*WORK ITEM*
Transcribe the closing lines of the listing exactly, starting at the one that contains "Trace every road" and including the last.

================================

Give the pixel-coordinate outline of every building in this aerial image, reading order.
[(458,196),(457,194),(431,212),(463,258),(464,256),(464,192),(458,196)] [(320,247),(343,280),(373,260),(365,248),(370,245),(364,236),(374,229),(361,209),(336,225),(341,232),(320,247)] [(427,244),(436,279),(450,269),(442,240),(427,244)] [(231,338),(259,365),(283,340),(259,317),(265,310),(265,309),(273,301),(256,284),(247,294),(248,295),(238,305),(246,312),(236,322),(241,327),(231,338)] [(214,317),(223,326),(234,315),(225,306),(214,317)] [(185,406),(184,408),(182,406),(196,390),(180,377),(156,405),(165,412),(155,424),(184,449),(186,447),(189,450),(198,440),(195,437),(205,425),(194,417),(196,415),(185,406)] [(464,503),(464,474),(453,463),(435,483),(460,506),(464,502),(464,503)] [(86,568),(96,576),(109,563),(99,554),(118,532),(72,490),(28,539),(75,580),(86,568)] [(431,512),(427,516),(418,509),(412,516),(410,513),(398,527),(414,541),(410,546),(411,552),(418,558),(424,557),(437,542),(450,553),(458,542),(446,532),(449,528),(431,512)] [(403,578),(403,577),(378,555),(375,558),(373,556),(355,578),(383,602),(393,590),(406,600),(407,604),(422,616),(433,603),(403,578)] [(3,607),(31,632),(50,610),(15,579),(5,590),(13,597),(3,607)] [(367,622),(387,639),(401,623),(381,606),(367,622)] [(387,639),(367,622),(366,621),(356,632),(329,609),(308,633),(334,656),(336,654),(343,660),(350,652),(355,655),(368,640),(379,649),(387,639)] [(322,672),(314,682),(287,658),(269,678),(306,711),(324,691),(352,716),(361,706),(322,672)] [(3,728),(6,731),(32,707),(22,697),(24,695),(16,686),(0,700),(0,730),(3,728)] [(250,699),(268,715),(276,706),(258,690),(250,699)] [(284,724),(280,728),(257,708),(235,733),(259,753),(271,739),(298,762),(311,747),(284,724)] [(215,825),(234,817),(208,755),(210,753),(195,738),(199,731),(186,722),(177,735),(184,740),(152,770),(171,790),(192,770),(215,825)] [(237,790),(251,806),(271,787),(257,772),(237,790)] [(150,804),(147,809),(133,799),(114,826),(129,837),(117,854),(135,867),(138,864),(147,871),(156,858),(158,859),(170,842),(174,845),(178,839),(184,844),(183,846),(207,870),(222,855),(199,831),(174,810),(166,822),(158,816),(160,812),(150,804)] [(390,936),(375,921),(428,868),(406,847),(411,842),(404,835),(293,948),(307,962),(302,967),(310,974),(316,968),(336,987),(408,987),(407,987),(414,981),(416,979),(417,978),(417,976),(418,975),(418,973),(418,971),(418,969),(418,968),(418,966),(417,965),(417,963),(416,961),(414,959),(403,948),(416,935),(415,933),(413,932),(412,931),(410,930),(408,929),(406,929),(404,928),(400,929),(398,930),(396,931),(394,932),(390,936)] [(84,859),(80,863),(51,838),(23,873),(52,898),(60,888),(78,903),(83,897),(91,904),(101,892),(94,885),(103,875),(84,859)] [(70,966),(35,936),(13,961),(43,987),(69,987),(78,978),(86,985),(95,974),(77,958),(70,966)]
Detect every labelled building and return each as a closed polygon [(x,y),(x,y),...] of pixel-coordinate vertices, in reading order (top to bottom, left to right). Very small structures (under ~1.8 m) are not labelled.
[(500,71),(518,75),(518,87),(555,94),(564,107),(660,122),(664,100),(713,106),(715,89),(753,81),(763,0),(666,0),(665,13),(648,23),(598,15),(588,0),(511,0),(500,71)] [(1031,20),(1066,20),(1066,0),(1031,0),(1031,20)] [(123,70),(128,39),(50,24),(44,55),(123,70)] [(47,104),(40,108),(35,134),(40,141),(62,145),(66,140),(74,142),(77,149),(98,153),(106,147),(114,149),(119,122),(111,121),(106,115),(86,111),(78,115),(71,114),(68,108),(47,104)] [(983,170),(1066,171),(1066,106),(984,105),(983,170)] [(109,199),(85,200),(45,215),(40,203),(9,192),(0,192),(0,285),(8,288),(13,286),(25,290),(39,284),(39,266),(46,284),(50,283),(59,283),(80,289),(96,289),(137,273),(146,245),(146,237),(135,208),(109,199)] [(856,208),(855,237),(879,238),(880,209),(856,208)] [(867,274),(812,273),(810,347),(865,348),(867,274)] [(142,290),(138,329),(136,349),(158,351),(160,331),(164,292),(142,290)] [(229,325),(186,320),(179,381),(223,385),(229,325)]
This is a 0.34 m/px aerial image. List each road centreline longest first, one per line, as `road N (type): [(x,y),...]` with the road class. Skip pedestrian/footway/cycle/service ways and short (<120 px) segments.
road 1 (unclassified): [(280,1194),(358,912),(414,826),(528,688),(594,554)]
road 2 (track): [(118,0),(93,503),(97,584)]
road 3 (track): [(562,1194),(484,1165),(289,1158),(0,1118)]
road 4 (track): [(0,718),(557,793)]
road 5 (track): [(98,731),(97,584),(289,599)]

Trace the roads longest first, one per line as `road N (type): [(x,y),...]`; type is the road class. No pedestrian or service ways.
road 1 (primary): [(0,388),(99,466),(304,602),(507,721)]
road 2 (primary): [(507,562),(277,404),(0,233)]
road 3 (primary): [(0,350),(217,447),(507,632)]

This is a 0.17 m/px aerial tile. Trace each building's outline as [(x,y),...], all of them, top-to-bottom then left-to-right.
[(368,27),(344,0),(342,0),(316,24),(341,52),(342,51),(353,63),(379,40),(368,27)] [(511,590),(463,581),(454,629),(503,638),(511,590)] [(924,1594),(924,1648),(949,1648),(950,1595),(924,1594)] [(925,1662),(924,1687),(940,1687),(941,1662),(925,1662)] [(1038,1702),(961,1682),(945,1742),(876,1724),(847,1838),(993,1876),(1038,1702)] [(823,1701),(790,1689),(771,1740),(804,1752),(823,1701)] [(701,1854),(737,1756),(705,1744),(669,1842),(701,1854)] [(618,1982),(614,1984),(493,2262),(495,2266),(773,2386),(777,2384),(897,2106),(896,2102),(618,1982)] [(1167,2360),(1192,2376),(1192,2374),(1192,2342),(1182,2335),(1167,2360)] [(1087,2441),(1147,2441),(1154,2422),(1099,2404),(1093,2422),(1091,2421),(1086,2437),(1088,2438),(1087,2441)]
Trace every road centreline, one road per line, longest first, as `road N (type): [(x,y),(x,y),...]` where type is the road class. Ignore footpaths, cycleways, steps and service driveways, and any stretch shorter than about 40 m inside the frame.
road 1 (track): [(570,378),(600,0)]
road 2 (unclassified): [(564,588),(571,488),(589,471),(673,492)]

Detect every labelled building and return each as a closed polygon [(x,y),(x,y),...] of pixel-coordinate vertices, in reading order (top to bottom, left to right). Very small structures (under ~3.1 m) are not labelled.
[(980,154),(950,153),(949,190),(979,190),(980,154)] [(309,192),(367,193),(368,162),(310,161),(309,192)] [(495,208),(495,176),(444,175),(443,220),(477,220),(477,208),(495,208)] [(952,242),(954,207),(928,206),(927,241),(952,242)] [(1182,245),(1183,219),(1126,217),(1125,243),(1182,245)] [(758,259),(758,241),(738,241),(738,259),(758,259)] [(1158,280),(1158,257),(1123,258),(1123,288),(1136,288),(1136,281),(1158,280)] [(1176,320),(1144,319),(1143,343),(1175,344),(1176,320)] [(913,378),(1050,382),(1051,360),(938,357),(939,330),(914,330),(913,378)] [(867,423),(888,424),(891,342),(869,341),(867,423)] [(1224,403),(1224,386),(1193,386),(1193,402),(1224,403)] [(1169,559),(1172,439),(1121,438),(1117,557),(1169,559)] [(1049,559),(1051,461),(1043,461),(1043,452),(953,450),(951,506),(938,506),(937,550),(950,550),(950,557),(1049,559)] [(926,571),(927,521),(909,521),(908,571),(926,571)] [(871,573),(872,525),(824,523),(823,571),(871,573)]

================================

*SOLUTION TO THIS PROBLEM*
Trace every road centreline, one road per line, longest first, as `road N (type): [(x,y),(x,y),...]` where type is the road class. Ignore footpaths, cycleways, steps and service driveways, and any stretch shorter than about 40 m inside the frame.
road 1 (track): [(570,378),(600,0)]
road 2 (unclassified): [(564,588),(571,488),(589,471),(673,492)]

Detect every labelled building and return each as a closed polygon [(x,y),(x,y),...] of pixel-coordinate vertices, in reading order (top to bottom, left to right). Very small structures (under ~3.1 m) are not labelled.
[(980,154),(950,153),(949,190),(979,190),(980,154)] [(309,192),(367,193),(368,162),(310,161),(309,192)] [(495,208),(495,176),(444,175),(443,220),(477,220),(477,208),(495,208)] [(952,242),(954,207),(928,206),(927,241),(952,242)] [(1182,245),(1183,219),(1126,217),(1125,243),(1182,245)] [(758,259),(758,241),(738,241),(738,259),(758,259)] [(1158,280),(1158,257),(1123,258),(1123,288),(1136,288),(1136,281),(1158,280)] [(1176,320),(1144,319),(1143,343),(1175,344),(1176,320)] [(913,378),(1050,382),(1051,360),(938,357),(939,330),(914,330),(913,378)] [(867,423),(888,424),(891,342),(869,341),(867,423)] [(1224,403),(1224,386),(1193,386),(1193,402),(1224,403)] [(1169,559),(1172,439),(1121,438),(1117,557),(1169,559)] [(1049,559),(1051,461),(1043,461),(1043,452),(953,450),(951,506),(938,506),(937,550),(950,550),(950,557),(1049,559)] [(926,571),(927,521),(909,521),(908,571),(926,571)] [(871,573),(872,525),(824,523),(823,571),(871,573)]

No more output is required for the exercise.